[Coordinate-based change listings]
==========

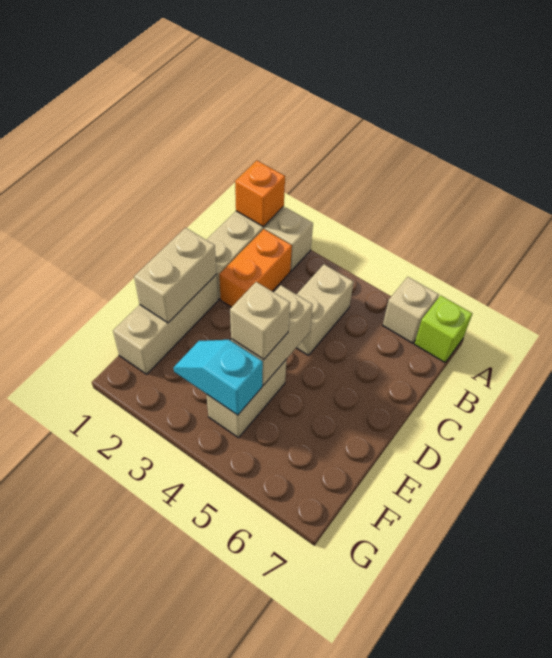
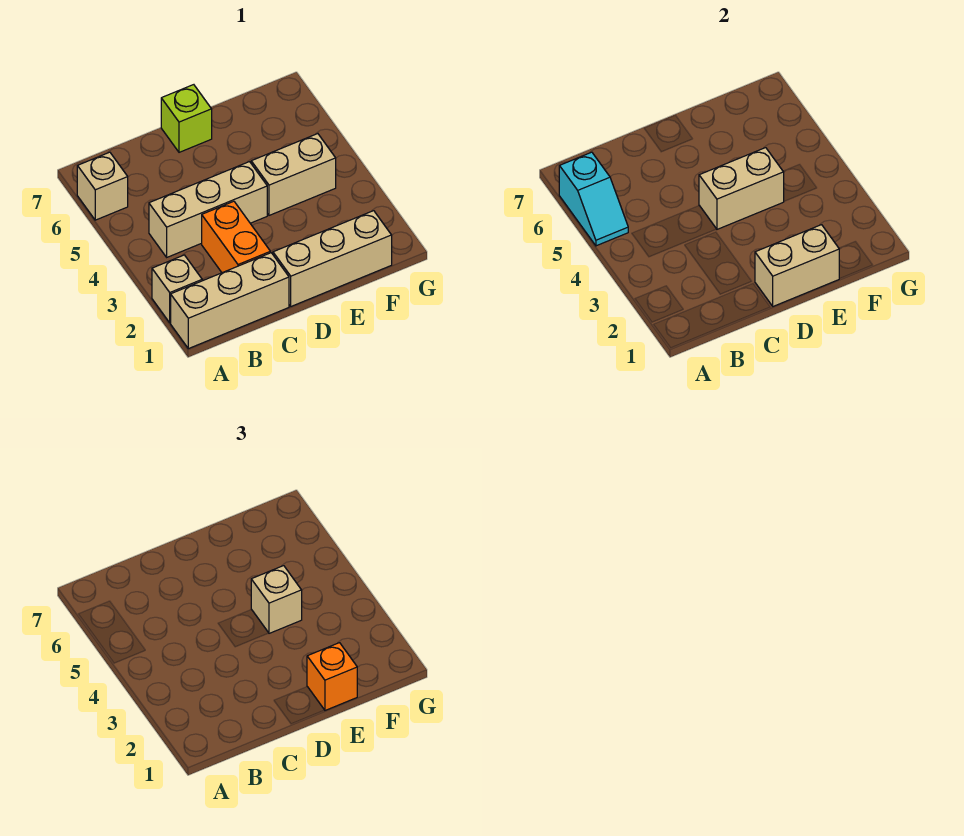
orange brick A1 level 2 -> orange brick E1 level 3
lime brick A7 level 1 -> lime brick D7 level 1
orange brick B2:C2 level 1 -> orange brick C2:C3 level 1
tan brick B4:C4 level 1 -> tan brick B4:D4 level 1
cyan slope F3:F4 level 2 top 4 -> cyan slope A5:A6 level 2 top 6

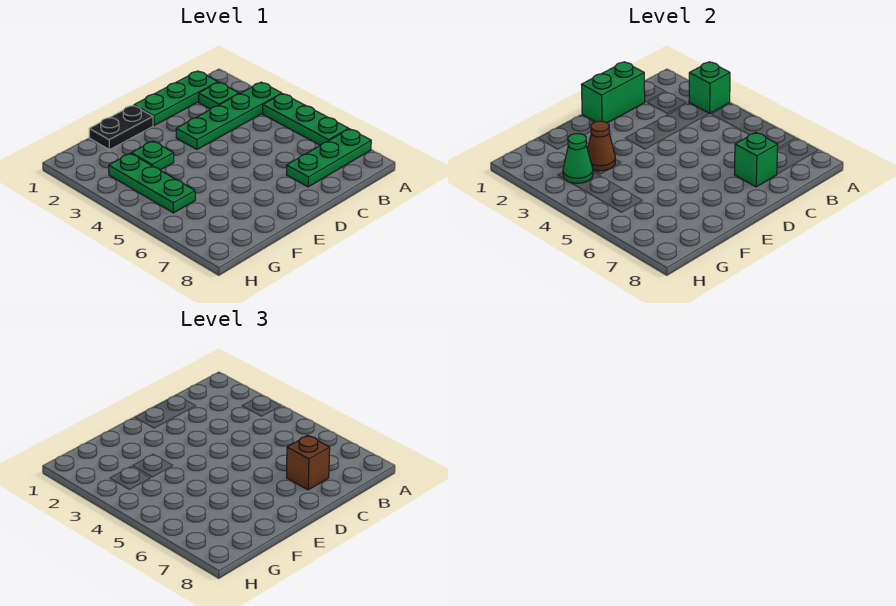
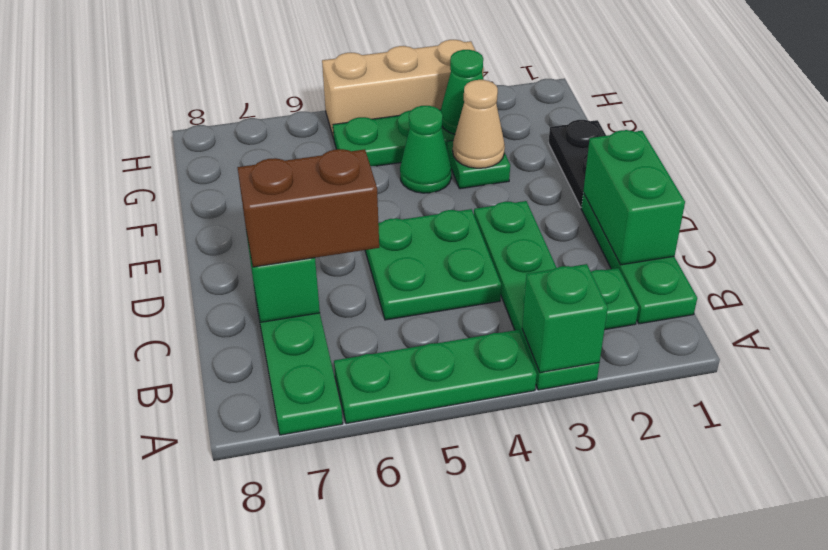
none -> green plate C4:D5 level 1
brown brick C7 level 3 -> brown brick C6:C7 level 3
brown cone F3 level 2 -> tan cone F3 level 2
none -> green cone F4 level 1
none -> tan brick H3:H5 level 1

==========

YOUR GOAL: Write out only the lines from the one that contains "cyan slope F3:F4" through the last line of the records above, both included, word for word and without the pictures.

EXERCISE ANSWER:
cyan slope F3:F4 level 2 top 4 -> cyan slope A5:A6 level 2 top 6

none -> green plate C4:D5 level 1
brown brick C7 level 3 -> brown brick C6:C7 level 3
brown cone F3 level 2 -> tan cone F3 level 2
none -> green cone F4 level 1
none -> tan brick H3:H5 level 1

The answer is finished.